» **Short exercise**: Extract each line in the records below that contains the string "kern". Matches must have the same letter case.

Extracted data entries

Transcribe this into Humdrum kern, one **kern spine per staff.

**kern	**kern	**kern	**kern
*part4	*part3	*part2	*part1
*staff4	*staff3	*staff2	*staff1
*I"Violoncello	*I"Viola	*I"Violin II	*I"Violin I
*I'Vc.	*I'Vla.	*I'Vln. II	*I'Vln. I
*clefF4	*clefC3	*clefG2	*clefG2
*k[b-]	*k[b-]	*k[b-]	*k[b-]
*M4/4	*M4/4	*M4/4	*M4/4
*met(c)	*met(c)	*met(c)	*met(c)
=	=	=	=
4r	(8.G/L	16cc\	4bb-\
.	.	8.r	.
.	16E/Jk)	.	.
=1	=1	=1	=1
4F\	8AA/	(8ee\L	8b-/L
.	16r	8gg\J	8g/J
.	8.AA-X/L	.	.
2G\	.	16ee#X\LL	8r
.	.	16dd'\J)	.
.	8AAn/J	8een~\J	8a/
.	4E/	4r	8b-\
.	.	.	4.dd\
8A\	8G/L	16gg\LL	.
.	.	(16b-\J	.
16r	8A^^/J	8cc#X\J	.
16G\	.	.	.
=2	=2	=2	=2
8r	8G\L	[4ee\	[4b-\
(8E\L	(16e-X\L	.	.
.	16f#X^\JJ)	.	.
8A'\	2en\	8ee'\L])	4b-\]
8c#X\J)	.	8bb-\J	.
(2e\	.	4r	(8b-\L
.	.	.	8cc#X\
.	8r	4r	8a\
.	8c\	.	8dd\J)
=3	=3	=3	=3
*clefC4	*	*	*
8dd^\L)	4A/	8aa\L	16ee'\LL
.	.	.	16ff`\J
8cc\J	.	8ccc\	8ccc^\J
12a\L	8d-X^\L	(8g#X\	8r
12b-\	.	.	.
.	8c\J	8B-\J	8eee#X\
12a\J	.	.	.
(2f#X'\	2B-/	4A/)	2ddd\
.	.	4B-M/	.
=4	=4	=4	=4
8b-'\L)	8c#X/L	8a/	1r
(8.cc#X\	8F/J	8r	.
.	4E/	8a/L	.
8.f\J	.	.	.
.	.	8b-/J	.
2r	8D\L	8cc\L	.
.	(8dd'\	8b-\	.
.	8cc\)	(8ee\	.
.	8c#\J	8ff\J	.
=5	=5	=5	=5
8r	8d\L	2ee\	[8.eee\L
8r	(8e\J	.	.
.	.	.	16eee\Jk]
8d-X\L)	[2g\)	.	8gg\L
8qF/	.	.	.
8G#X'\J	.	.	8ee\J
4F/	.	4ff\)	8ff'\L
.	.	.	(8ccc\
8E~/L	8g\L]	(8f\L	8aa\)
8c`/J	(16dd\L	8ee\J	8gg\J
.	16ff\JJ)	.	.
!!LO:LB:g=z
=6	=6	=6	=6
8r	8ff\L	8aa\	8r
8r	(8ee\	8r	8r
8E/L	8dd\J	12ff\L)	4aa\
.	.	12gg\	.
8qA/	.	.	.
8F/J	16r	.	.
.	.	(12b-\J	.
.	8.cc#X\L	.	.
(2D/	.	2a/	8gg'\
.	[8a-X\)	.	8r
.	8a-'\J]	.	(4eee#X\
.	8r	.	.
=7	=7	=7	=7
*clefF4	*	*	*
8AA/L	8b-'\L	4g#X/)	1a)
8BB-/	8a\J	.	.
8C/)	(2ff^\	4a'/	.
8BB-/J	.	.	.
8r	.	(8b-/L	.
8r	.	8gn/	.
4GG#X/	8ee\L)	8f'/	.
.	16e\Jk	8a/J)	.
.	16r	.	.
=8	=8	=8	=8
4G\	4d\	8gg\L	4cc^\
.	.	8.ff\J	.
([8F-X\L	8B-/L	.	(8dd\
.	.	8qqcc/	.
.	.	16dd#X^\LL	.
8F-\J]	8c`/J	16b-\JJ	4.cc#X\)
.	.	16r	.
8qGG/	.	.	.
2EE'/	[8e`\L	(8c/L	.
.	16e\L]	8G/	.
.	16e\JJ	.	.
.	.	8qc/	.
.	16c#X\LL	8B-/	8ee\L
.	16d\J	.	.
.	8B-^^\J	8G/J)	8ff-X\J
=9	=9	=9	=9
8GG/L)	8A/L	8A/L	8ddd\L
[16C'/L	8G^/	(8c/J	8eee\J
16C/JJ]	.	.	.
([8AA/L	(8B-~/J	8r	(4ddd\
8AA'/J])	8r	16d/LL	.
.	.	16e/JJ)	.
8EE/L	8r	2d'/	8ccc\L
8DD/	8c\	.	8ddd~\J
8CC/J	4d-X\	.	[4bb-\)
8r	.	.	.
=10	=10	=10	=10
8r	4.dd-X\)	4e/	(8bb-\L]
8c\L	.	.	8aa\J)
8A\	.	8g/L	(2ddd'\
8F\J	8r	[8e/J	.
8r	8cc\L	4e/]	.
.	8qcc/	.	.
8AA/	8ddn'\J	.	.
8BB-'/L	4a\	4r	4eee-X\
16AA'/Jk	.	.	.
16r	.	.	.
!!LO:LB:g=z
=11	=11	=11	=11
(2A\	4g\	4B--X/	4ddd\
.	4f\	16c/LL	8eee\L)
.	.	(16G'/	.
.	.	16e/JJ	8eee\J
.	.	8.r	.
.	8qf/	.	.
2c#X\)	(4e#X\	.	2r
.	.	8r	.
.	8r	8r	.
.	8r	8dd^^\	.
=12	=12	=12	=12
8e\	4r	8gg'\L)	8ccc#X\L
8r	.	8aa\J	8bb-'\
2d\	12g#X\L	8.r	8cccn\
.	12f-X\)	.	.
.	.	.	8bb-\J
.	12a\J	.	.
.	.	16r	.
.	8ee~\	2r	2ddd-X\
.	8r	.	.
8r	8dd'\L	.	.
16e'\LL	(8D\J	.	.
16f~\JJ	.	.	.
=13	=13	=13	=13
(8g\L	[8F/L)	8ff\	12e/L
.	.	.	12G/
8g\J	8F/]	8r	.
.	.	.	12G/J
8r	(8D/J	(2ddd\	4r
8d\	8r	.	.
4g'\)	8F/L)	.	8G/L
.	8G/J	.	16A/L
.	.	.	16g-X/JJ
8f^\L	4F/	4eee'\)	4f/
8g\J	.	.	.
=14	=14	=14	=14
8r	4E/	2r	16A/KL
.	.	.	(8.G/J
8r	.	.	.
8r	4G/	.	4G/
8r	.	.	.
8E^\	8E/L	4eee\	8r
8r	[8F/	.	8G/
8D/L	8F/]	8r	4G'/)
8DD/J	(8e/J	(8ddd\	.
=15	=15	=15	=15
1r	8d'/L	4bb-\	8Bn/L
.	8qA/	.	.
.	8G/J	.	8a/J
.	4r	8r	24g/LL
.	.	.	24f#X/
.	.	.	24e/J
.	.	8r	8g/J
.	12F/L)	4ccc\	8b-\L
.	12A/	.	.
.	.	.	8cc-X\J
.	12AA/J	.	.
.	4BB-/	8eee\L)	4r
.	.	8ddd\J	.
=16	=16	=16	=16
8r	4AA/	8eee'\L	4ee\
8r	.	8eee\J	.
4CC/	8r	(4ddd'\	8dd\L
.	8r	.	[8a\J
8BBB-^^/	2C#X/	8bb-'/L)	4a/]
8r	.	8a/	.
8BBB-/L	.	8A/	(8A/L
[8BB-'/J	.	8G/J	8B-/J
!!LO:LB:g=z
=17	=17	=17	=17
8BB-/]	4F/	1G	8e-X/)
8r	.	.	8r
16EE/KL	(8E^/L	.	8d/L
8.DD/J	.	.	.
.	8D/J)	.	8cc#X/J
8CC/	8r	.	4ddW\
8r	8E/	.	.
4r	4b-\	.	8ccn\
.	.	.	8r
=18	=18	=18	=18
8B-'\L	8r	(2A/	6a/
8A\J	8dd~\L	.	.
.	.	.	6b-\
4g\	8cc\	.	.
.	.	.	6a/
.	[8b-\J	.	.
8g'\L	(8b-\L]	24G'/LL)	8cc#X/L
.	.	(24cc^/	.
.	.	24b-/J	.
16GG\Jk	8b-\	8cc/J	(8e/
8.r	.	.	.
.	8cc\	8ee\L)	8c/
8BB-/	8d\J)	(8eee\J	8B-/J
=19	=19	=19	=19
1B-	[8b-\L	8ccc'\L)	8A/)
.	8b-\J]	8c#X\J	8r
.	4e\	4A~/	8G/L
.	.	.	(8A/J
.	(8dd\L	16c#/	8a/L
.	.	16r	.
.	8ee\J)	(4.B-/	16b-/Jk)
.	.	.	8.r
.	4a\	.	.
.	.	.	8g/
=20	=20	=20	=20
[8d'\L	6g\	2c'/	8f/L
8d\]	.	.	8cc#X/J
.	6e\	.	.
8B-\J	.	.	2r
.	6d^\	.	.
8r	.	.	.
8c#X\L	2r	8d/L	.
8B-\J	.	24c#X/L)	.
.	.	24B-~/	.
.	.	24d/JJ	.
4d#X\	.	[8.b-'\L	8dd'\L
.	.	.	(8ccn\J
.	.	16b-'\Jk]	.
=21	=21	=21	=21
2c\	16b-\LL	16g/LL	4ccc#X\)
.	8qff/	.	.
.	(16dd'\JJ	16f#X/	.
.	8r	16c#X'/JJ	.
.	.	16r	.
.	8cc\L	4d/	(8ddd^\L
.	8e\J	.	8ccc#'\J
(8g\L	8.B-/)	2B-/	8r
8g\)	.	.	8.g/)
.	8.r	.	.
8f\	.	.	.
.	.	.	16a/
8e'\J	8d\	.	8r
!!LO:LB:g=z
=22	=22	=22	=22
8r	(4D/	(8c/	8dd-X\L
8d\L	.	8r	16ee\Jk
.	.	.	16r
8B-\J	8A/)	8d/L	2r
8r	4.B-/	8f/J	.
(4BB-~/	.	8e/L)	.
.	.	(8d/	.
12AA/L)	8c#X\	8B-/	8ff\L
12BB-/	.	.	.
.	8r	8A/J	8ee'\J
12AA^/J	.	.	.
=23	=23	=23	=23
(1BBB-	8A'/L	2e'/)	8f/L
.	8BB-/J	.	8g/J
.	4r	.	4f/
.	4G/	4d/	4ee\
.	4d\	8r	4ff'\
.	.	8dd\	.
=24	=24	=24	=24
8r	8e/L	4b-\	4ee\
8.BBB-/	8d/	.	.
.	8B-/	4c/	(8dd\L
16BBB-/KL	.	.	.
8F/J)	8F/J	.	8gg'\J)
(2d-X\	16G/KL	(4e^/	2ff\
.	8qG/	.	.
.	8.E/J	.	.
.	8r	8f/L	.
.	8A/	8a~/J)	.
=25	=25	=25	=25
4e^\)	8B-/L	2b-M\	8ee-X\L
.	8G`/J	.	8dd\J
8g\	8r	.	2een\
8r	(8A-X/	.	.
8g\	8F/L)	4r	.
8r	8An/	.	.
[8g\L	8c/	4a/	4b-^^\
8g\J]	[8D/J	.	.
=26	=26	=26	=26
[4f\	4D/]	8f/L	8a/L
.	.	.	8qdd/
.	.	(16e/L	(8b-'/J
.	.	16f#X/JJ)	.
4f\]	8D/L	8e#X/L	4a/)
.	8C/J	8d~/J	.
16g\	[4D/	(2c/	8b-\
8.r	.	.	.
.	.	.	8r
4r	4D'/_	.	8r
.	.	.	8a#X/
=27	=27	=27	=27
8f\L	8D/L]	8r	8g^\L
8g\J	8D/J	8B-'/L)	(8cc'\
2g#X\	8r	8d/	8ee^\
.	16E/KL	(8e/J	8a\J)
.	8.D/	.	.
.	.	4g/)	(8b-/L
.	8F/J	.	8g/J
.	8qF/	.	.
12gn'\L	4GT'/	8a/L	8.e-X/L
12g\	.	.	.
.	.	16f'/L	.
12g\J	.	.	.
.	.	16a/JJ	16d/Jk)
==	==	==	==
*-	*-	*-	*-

» **Expected output**:
Transcribe this into Humdrum kern, one **kern spine per staff.
**kern	**kern	**kern	**kern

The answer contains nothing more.